[WORK ITEM] The records that follow are to be given again exactly, with their pictures omitted.

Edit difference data
↓↓↓
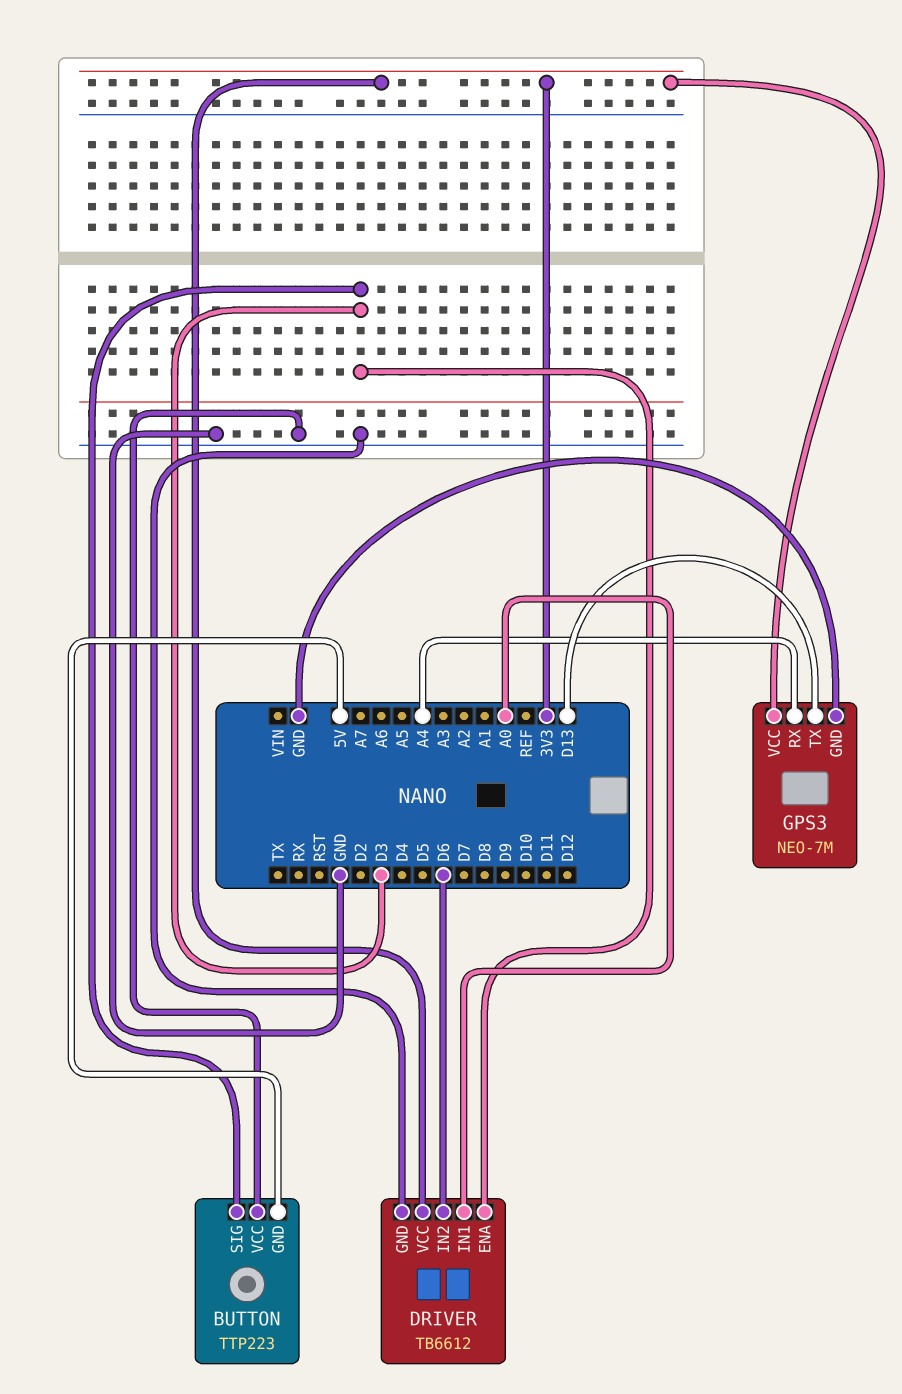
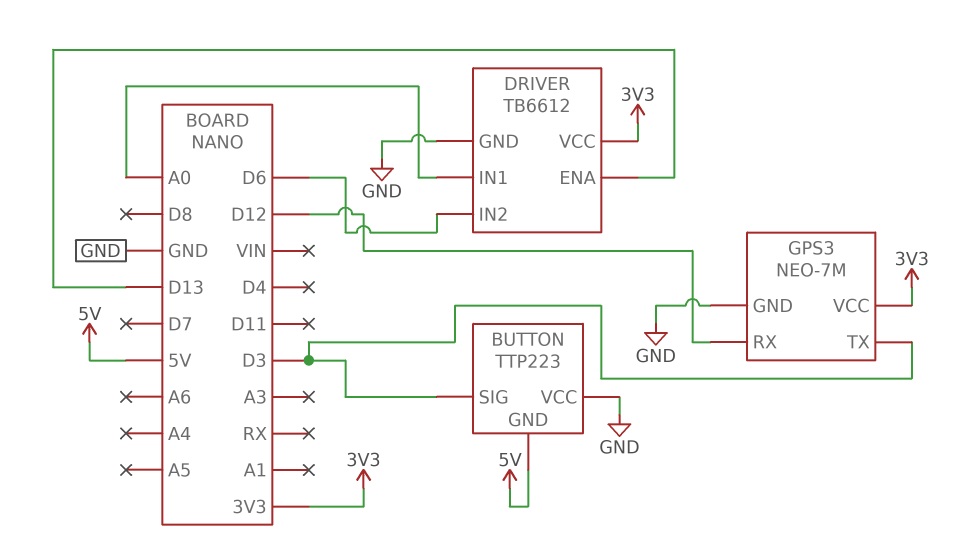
DRIVER pin ENA: D3 -> D13
GPS3 pin RX: A4 -> D12
GPS3 pin TX: D13 -> D3

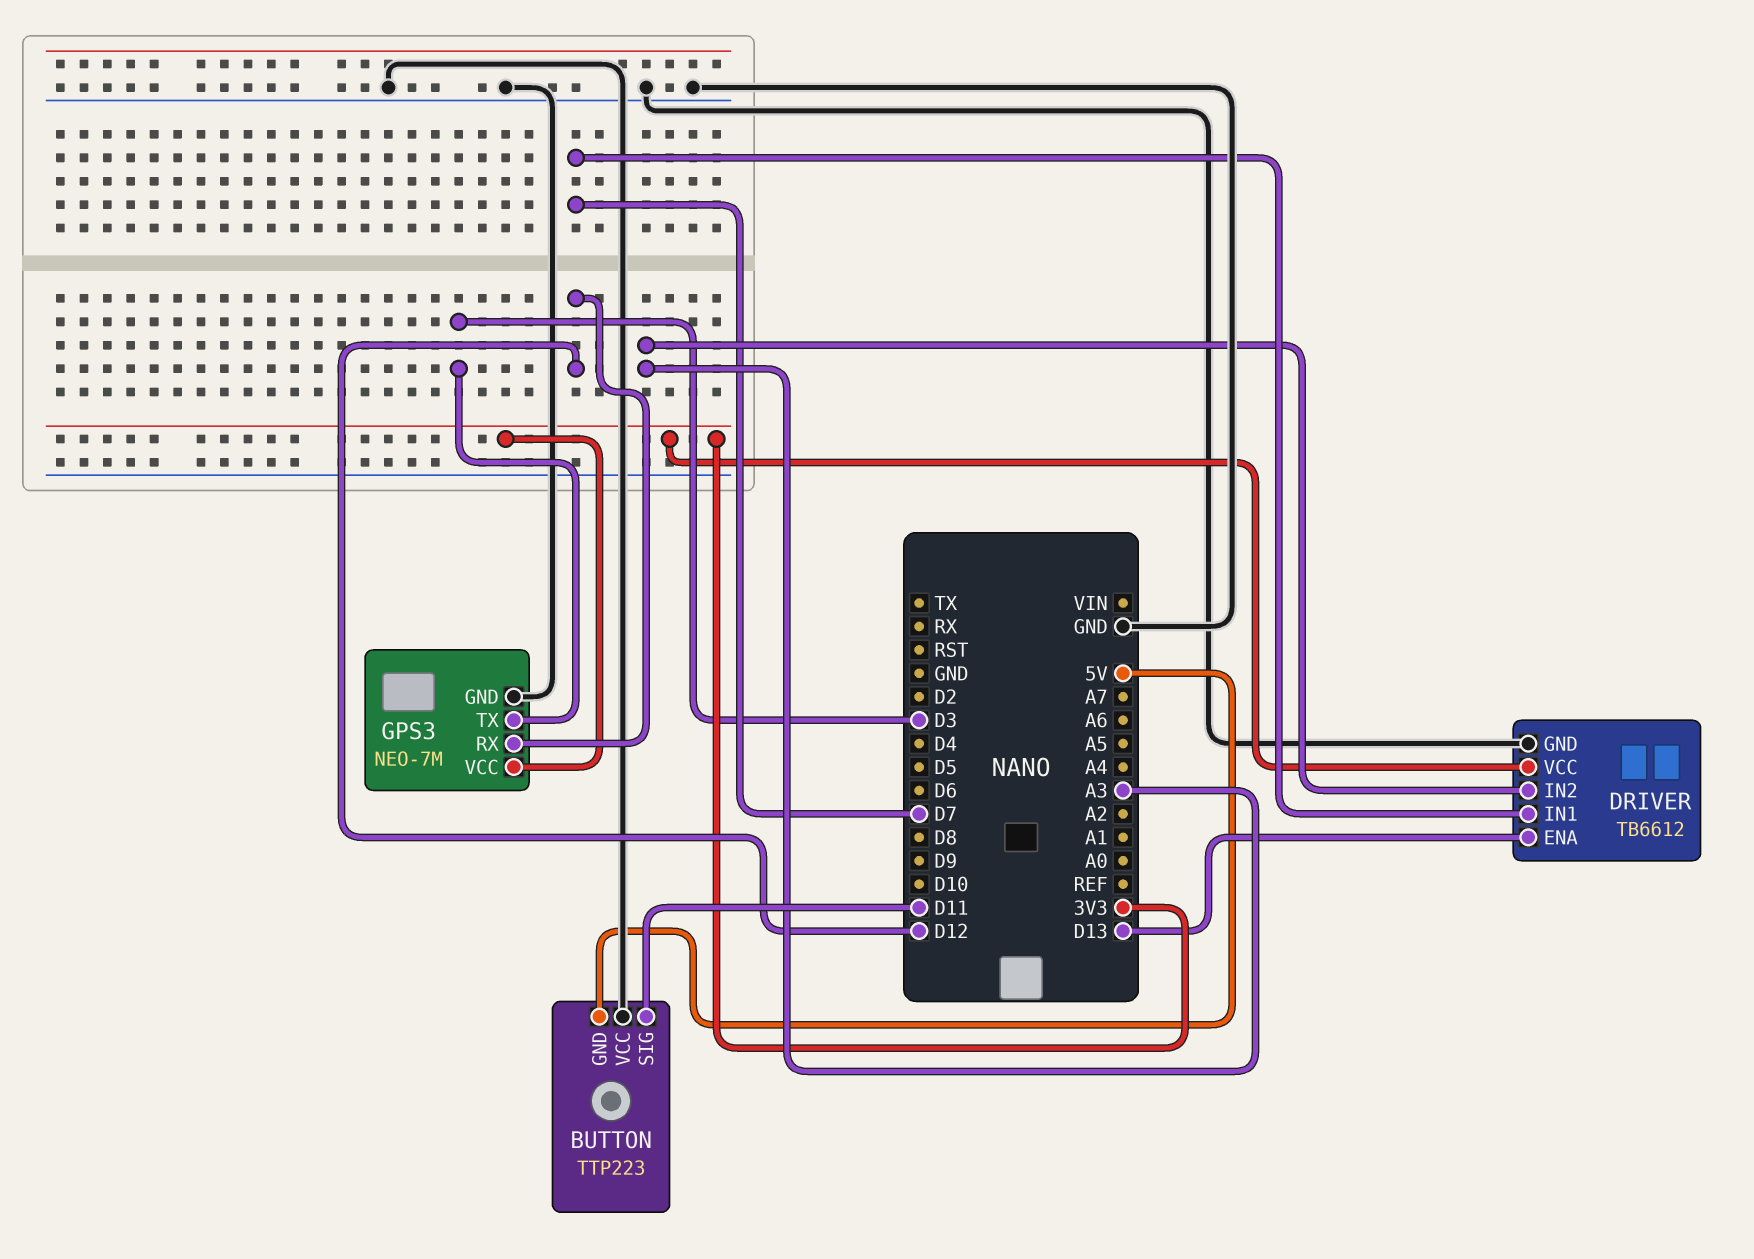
BUTTON pin SIG: D3 -> D11
DRIVER pin IN1: A0 -> D7
DRIVER pin IN2: D6 -> A3

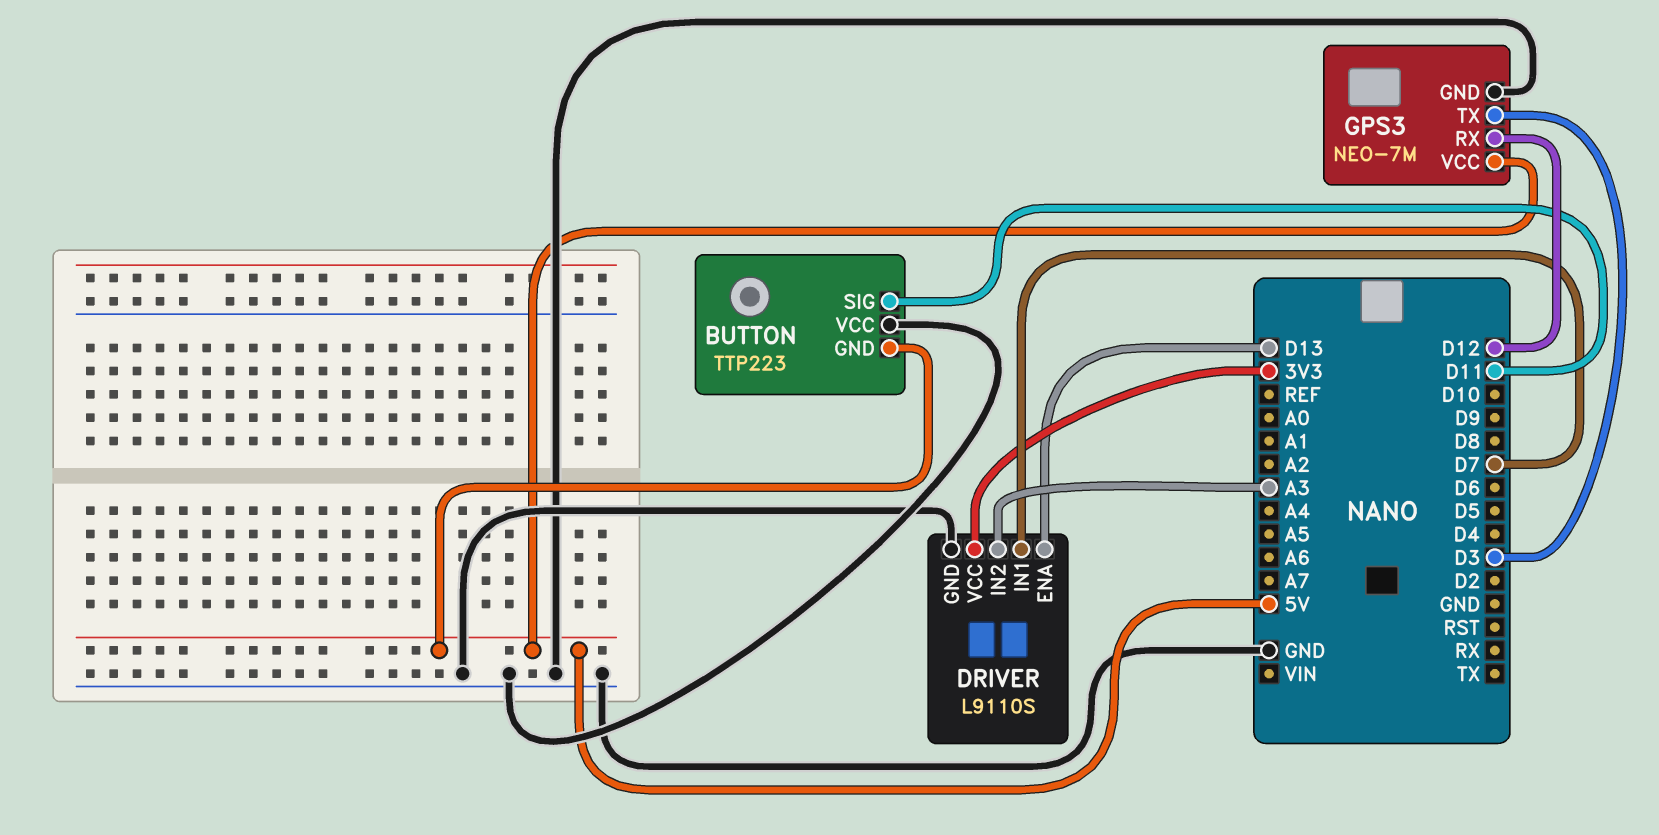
DRIVER: TB6612 -> L9110S
GPS3 pin VCC: 3V3 -> 5V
↑↑↑
[WRITTEN SOLUTION]
DRIVER pin ENA: D3 -> D13
GPS3 pin RX: A4 -> D12
GPS3 pin TX: D13 -> D3

BUTTON pin SIG: D3 -> D11
DRIVER pin IN1: A0 -> D7
DRIVER pin IN2: D6 -> A3

DRIVER: TB6612 -> L9110S
GPS3 pin VCC: 3V3 -> 5V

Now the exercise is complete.